• [About this task]:
Copy out each line of the material below that holds the string "down".
#### Records shown ####
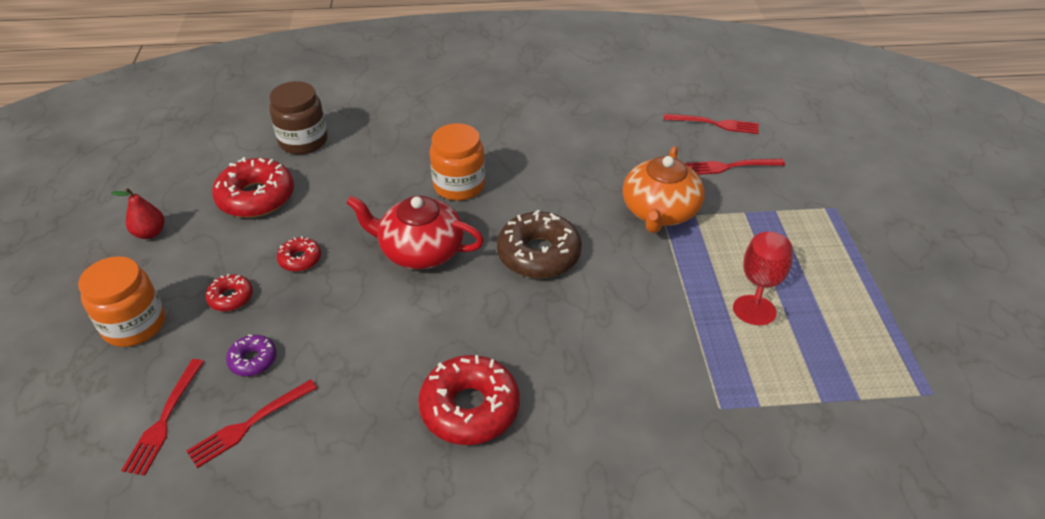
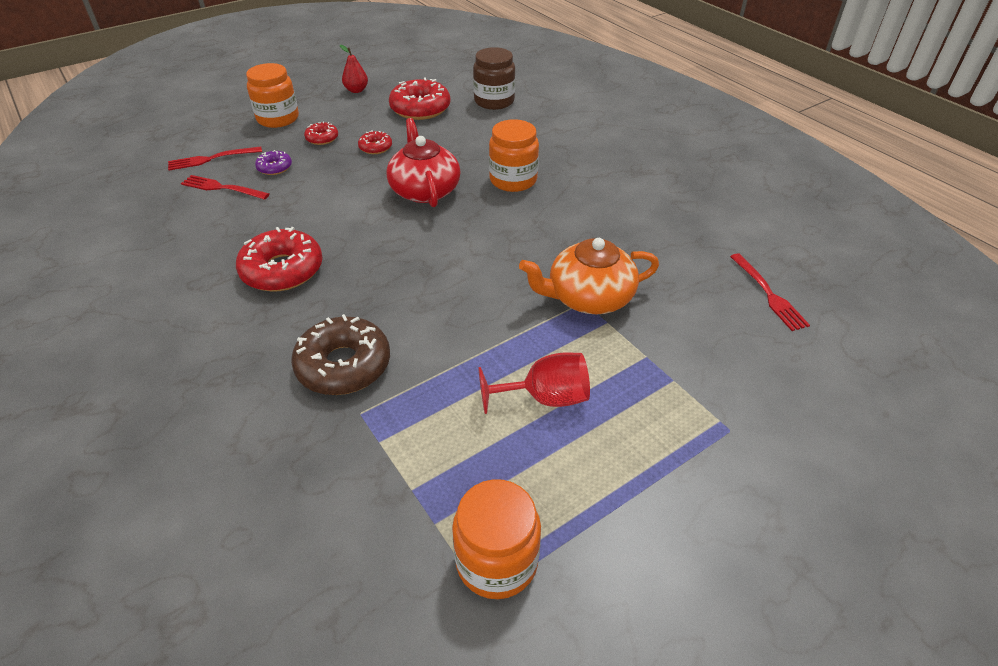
camera: 60 degrees right, 0 degrees up
(538, 254) = (469, 246): brown donut -> brown donut (343, 365)
(729, 167) = (708, 325): red fork -> none
(906, 375) = (496, 561): none -> orange jar

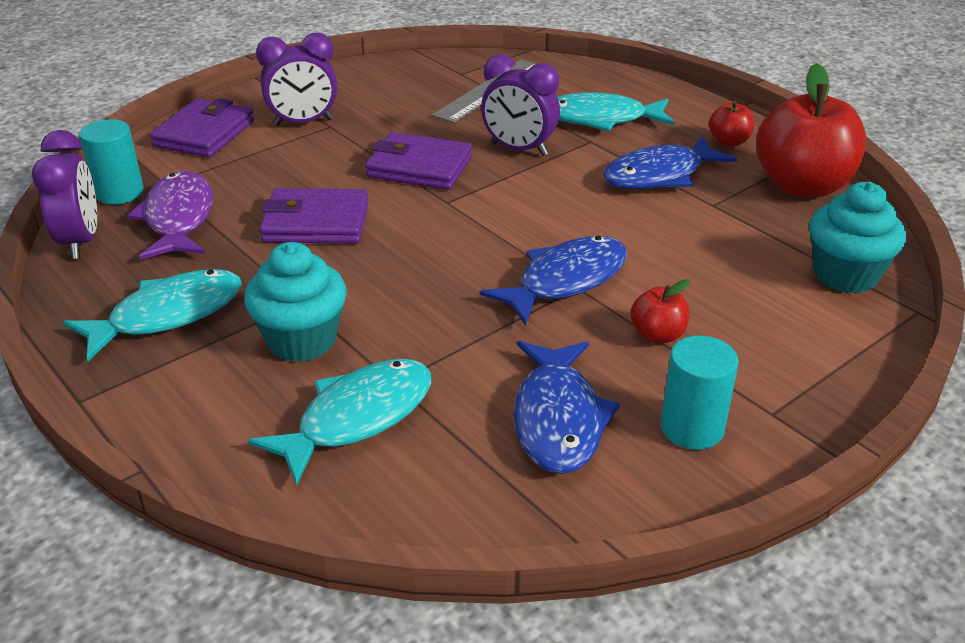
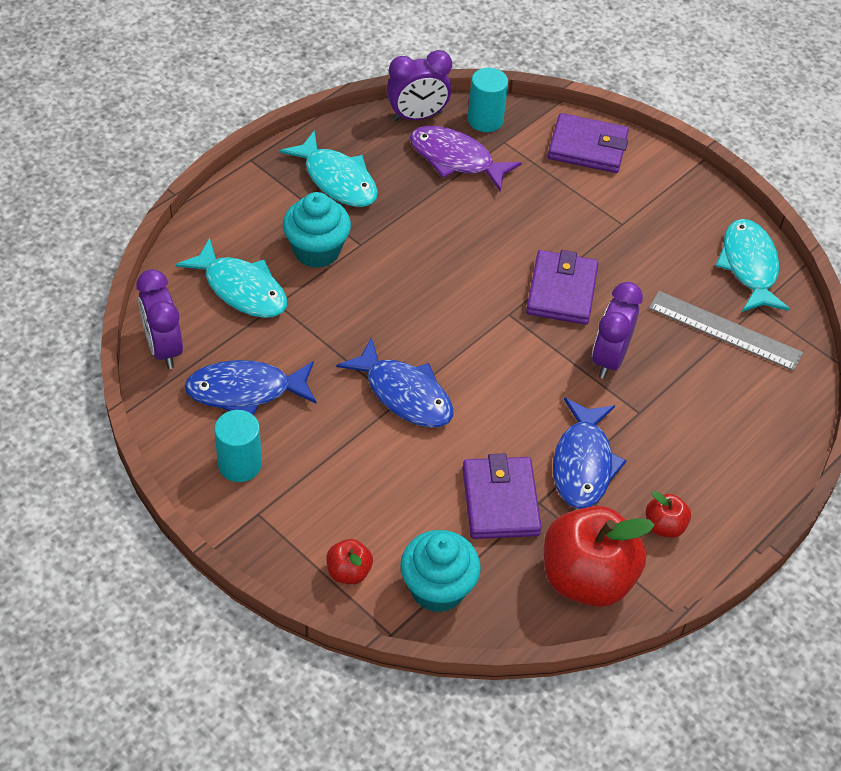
camera: 80 degrees right, 15 degrees up
(178, 218) = (455, 159): purple fish -> purple fish turned 135 degrees counterclockwise
(303, 122) = (623, 205): purple clock -> purple clock (164, 348)
(316, 222) = (463, 237): purple wallet -> purple wallet (500, 501)
(601, 119) = (686, 421): turquoise fish -> turquoise fish (749, 266)
(657, 335) = (341, 450): red apple -> red apple (348, 572)
(659, 175) = (583, 464): blue fish -> blue fish turned 135 degrees counterclockwise

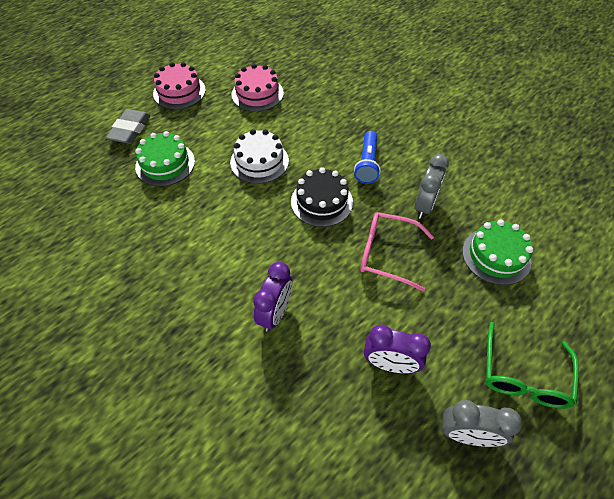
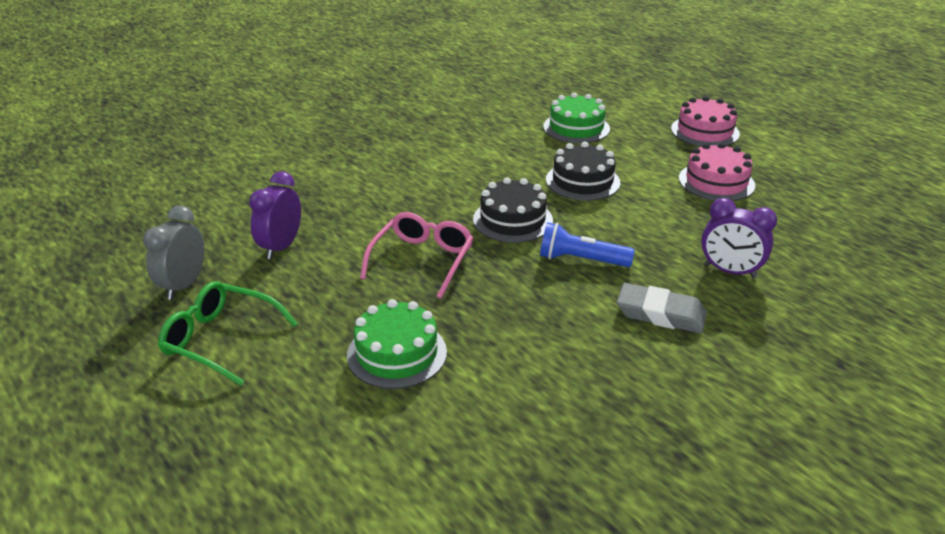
camera: 95 degrees right, 20 degrees down
(130, 130) = (629, 108): grey eraser -> grey eraser (660, 314)
(259, 161) = (582, 181): white cake -> black cake
(275, 313) = (366, 186): purple clock -> purple clock (730, 271)
(424, 206) = (498, 301): grey clock -> none

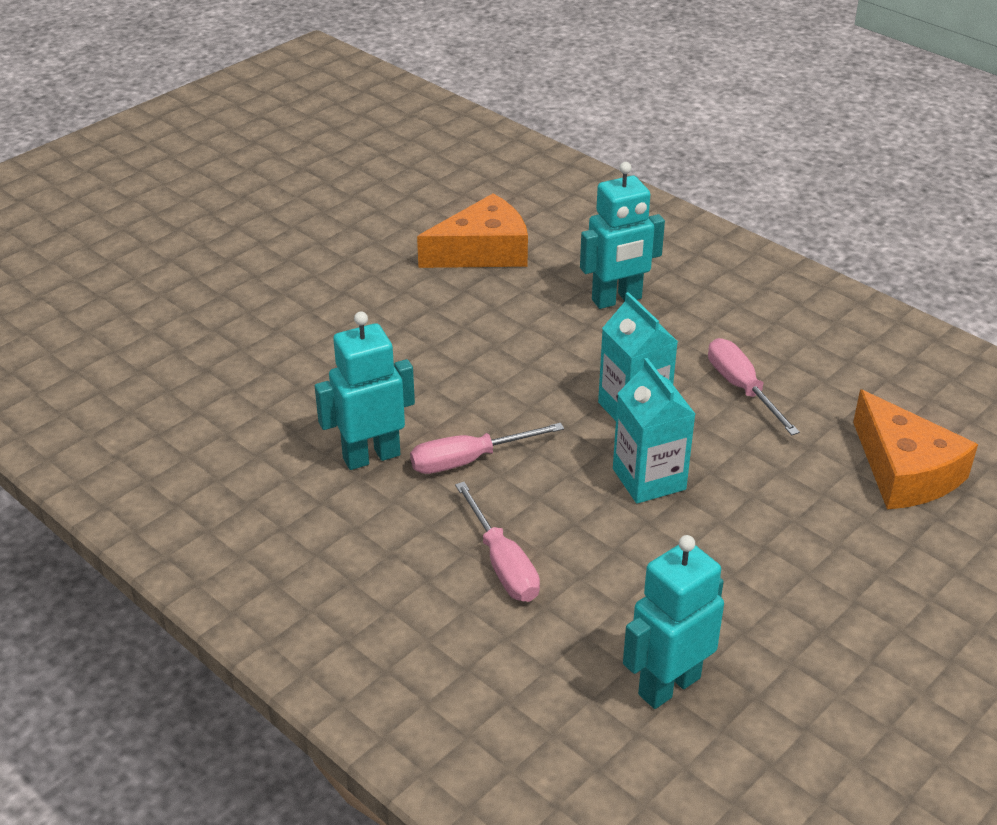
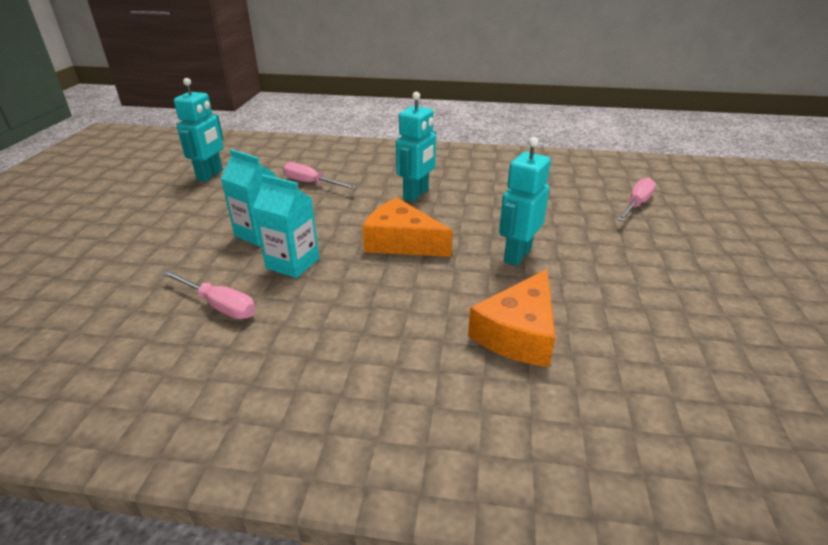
camera: 145 degrees right, 5 degrees down
(468, 460) = (367, 209): pink screwdriver -> pink screwdriver (636, 204)
(617, 299) = (365, 337): turquoise robot -> turquoise robot (517, 255)
(905, 471) = (78, 295): orange cheese -> orange cheese (401, 242)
####
• [Solution for this exercise]:
camera: 95 degrees right, 20 degrees down
camera: 145 degrees right, 5 degrees down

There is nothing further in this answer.